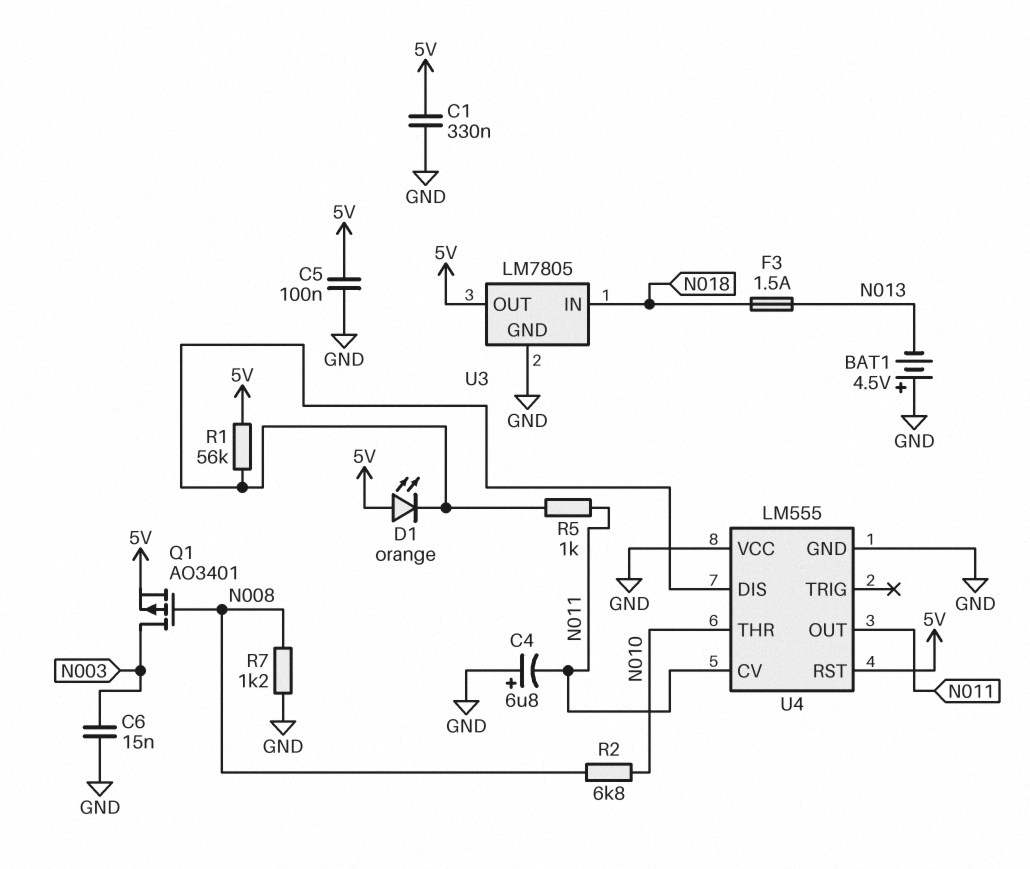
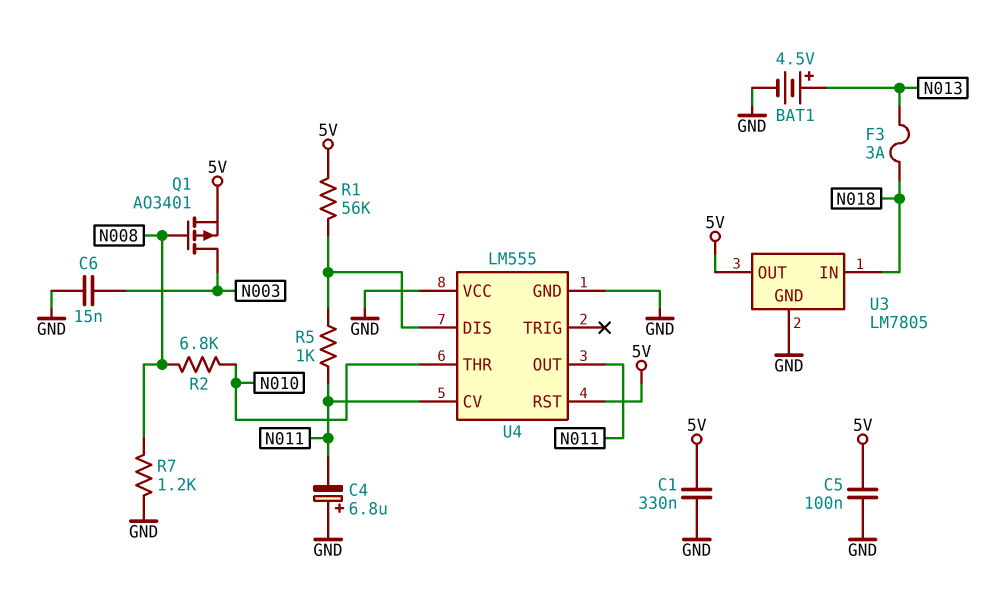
BAT1: 4.5V (plus GND, minus N013) -> 4.5V (plus N013, minus GND)
D1: LED orange (A 5V, K U4/DIS) -> none
F3: 1.5A (N013, N018) -> 3A (N013, N018)

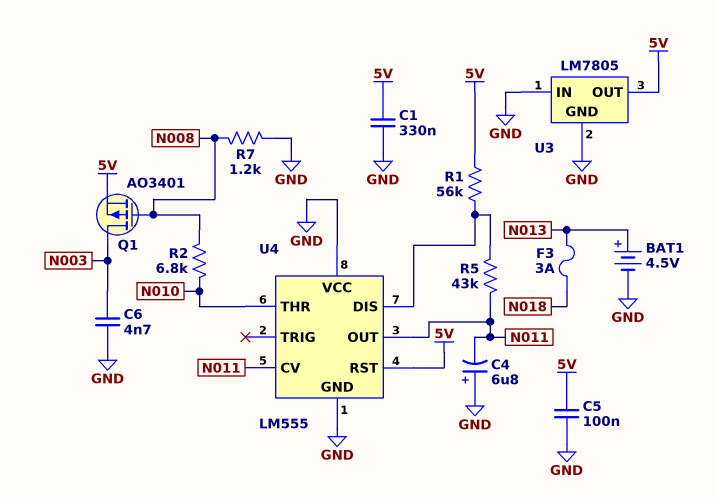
C6: 15nF (GND, N003) -> 4.7nF (GND, N003)
R5: 1k (N011, U4/DIS) -> 43k (N011, U4/DIS)
U3 pin IN: N018 -> GND

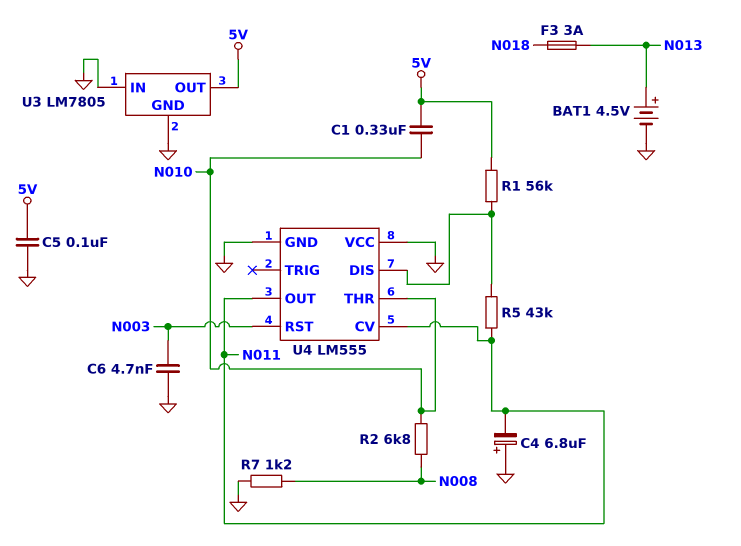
C1: 330nF (5V, GND) -> 330nF (5V, N010)
Q1: PMOS AO3401 (G N008, D N003, S 5V) -> none
U4 pin RST: 5V -> N003

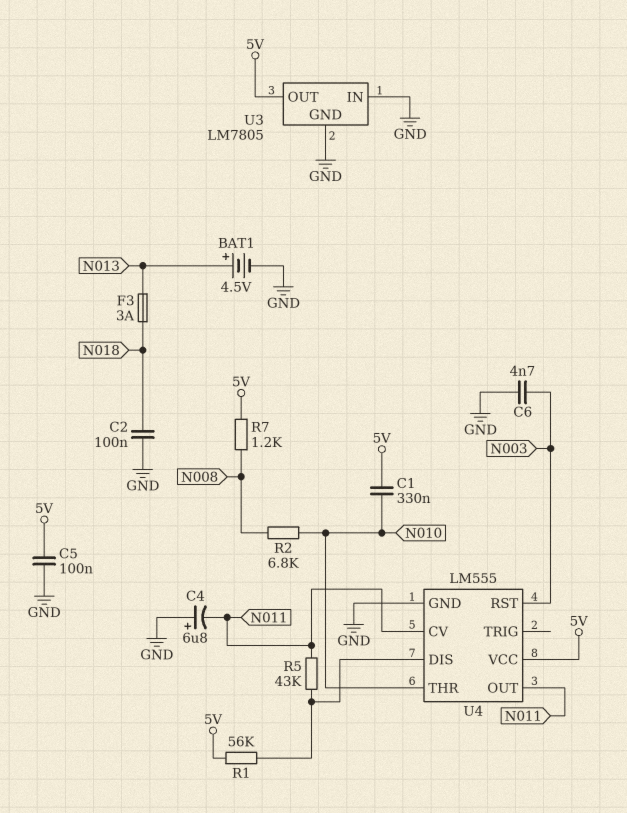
C2: none -> 100nF (GND, N018)
R7: 1.2k (GND, N008) -> 1.2k (5V, N008)
U4 pin VCC: GND -> 5V

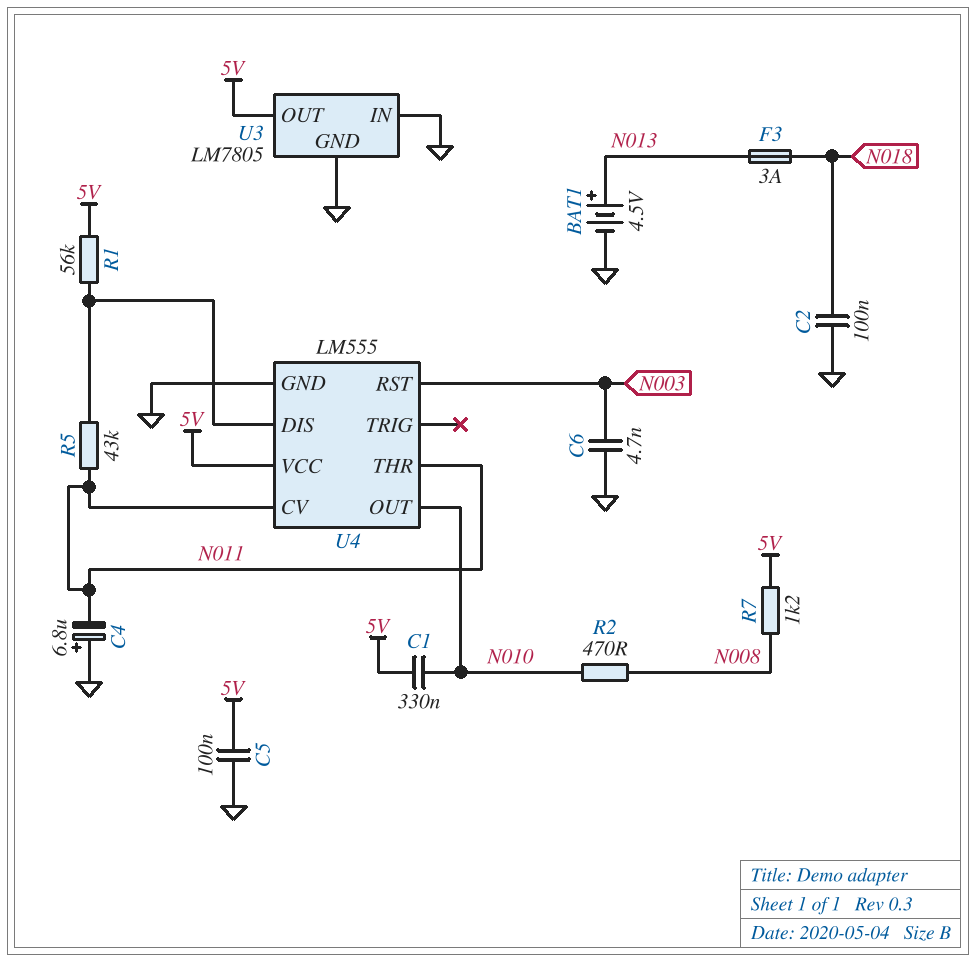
R2: 6.8k (N008, N010) -> 470 (N008, N010)
U4 pin OUT: N011 -> N010
U4 pin THR: N010 -> N011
━━━
-- About this exercise --
Make an exact copy of all entries above, dropping the images.

-- Task response --
BAT1: 4.5V (plus GND, minus N013) -> 4.5V (plus N013, minus GND)
D1: LED orange (A 5V, K U4/DIS) -> none
F3: 1.5A (N013, N018) -> 3A (N013, N018)

C6: 15nF (GND, N003) -> 4.7nF (GND, N003)
R5: 1k (N011, U4/DIS) -> 43k (N011, U4/DIS)
U3 pin IN: N018 -> GND

C1: 330nF (5V, GND) -> 330nF (5V, N010)
Q1: PMOS AO3401 (G N008, D N003, S 5V) -> none
U4 pin RST: 5V -> N003

C2: none -> 100nF (GND, N018)
R7: 1.2k (GND, N008) -> 1.2k (5V, N008)
U4 pin VCC: GND -> 5V

R2: 6.8k (N008, N010) -> 470 (N008, N010)
U4 pin OUT: N011 -> N010
U4 pin THR: N010 -> N011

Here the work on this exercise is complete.